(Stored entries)
***

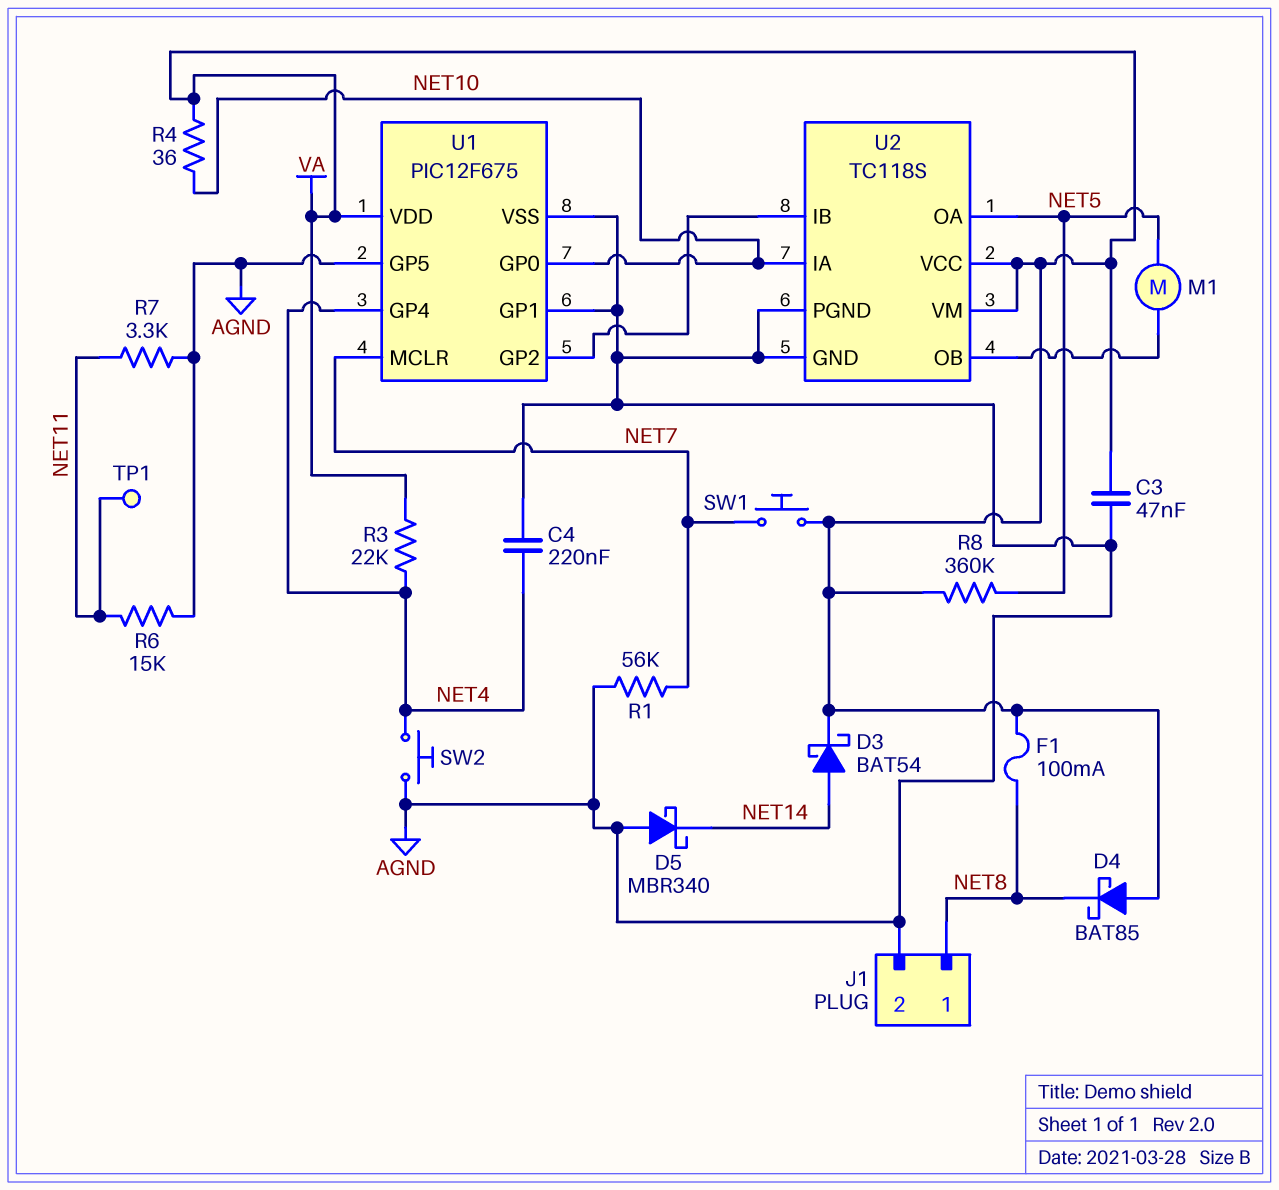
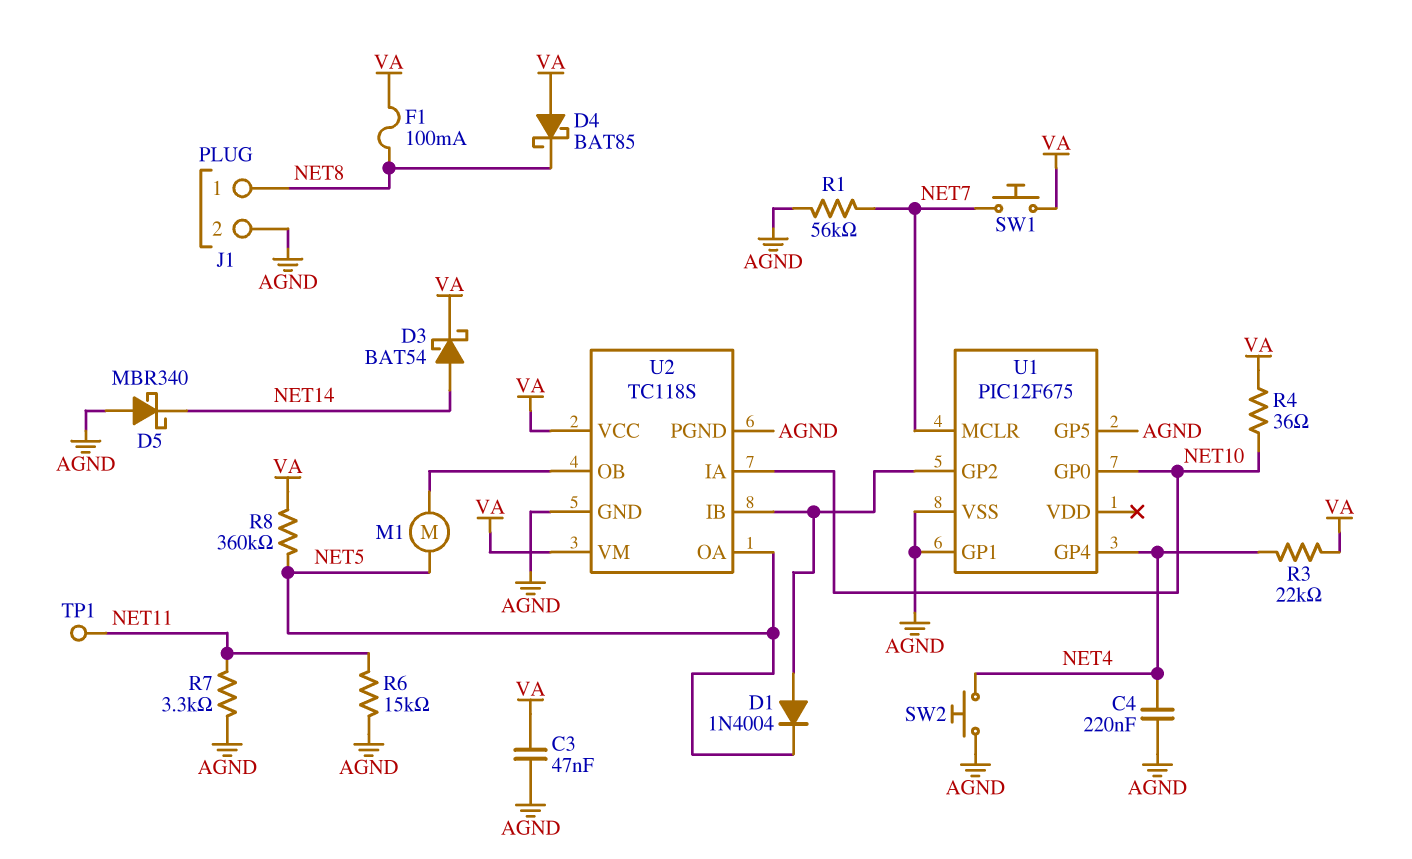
D1: none -> diode 1N4004 (A U1/GP2, K NET5)
U1 pin VDD: VA -> none

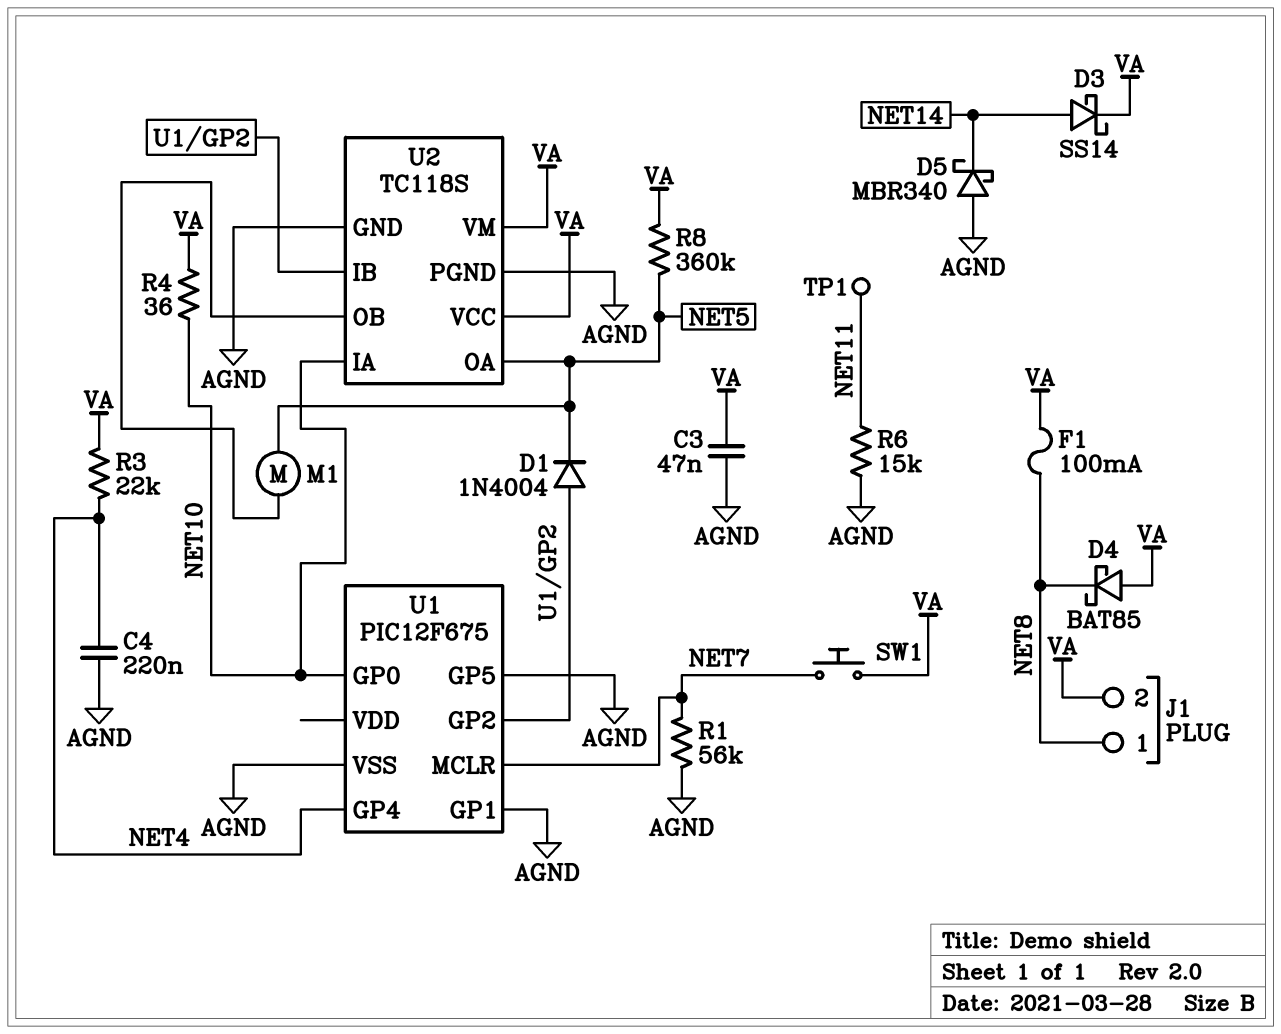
D3: schottky BAT54 (A NET14, K VA) -> schottky SS14 (A NET14, K VA)
J1 pin 2: AGND -> VA
R7: 3.3k (AGND, NET11) -> none
SW2: button (AGND, NET4) -> none

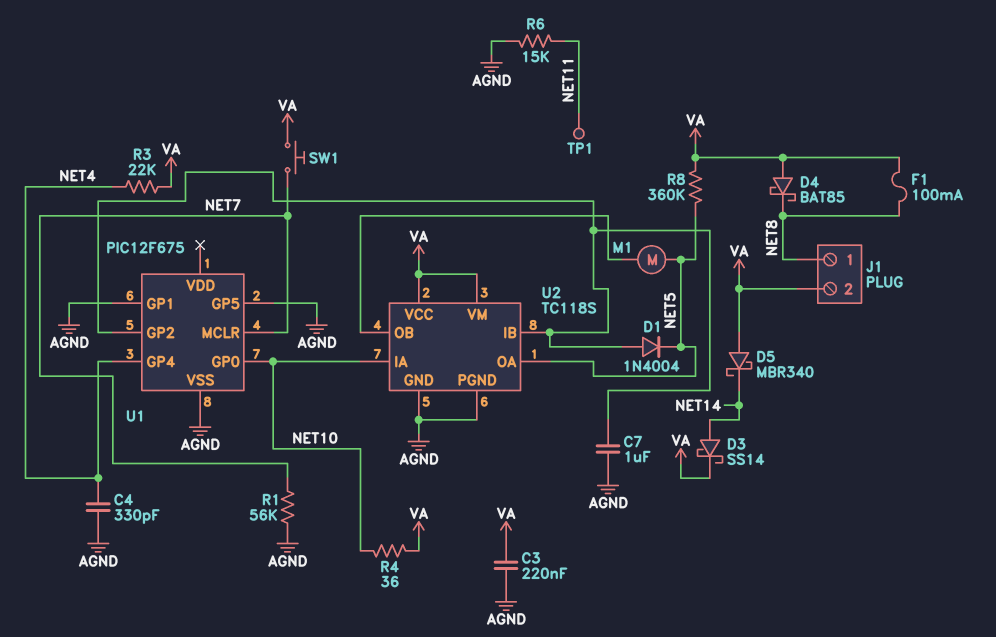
C3: 47nF (AGND, VA) -> 220nF (AGND, VA)
C4: 220nF (AGND, NET4) -> 330pF (AGND, NET4)
C7: none -> 1uF (AGND, U1/GP2)
D5: schottky MBR340 (A AGND, K NET14) -> schottky MBR340 (A VA, K NET14)

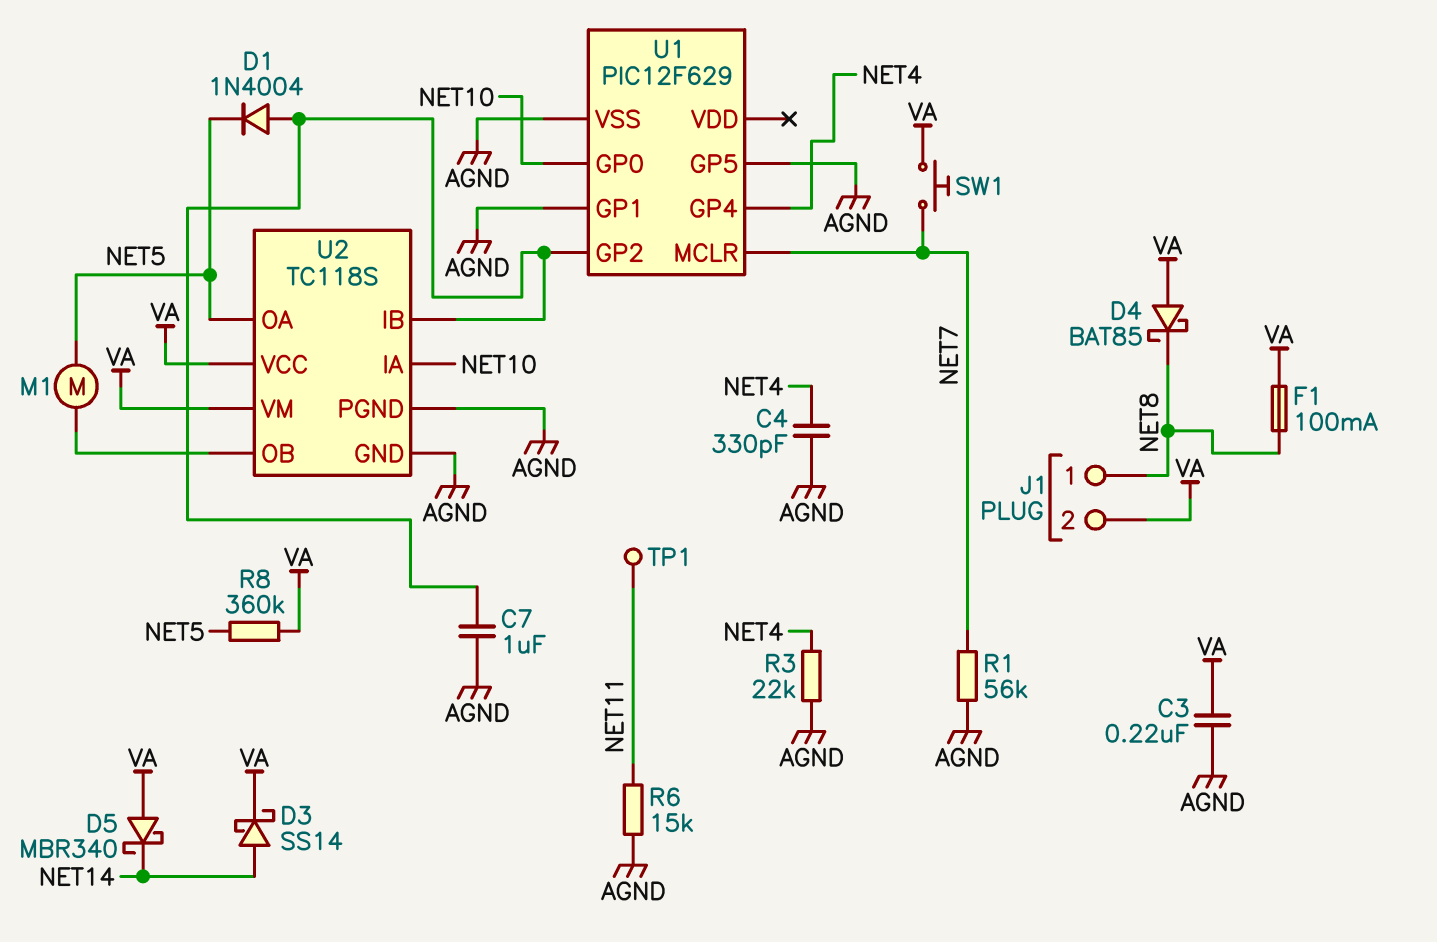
R3: 22k (NET4, VA) -> 22k (AGND, NET4)
R4: 36 (NET10, VA) -> none
U1: PIC12F675 -> PIC12F629

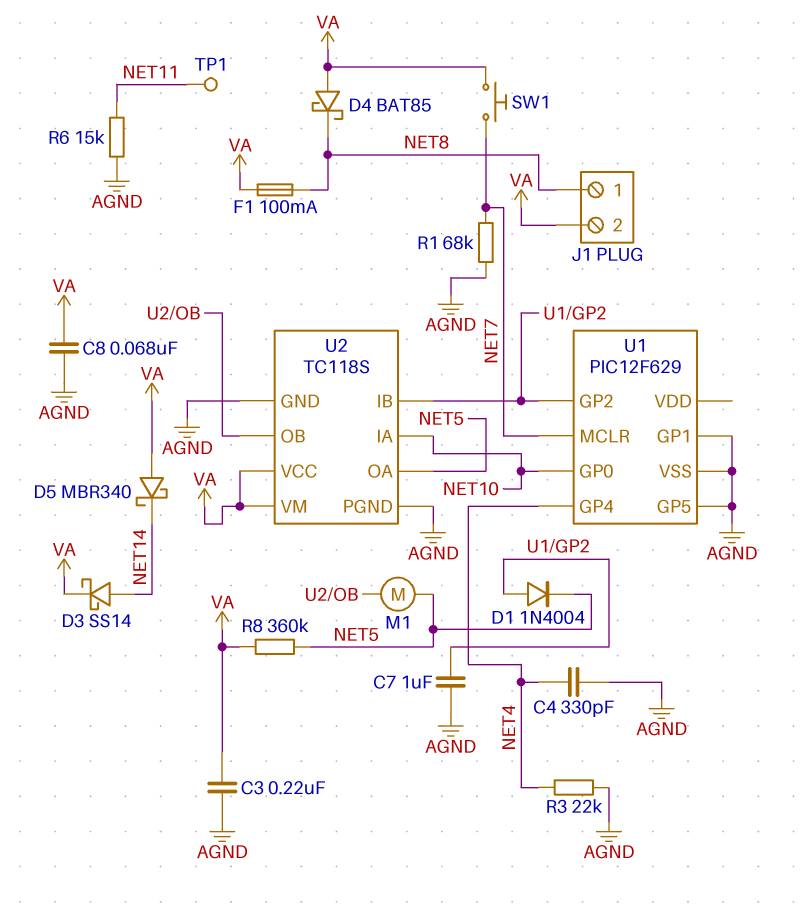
C8: none -> 68nF (AGND, VA)
R1: 56k (AGND, NET7) -> 68k (AGND, NET7)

***

_DIRECTIONS FOR THIS TASK:_
Above are the records; print them all exactly and keep the pictures out.

_COMPLETED EXERCISE:_
D1: none -> diode 1N4004 (A U1/GP2, K NET5)
U1 pin VDD: VA -> none

D3: schottky BAT54 (A NET14, K VA) -> schottky SS14 (A NET14, K VA)
J1 pin 2: AGND -> VA
R7: 3.3k (AGND, NET11) -> none
SW2: button (AGND, NET4) -> none

C3: 47nF (AGND, VA) -> 220nF (AGND, VA)
C4: 220nF (AGND, NET4) -> 330pF (AGND, NET4)
C7: none -> 1uF (AGND, U1/GP2)
D5: schottky MBR340 (A AGND, K NET14) -> schottky MBR340 (A VA, K NET14)

R3: 22k (NET4, VA) -> 22k (AGND, NET4)
R4: 36 (NET10, VA) -> none
U1: PIC12F675 -> PIC12F629

C8: none -> 68nF (AGND, VA)
R1: 56k (AGND, NET7) -> 68k (AGND, NET7)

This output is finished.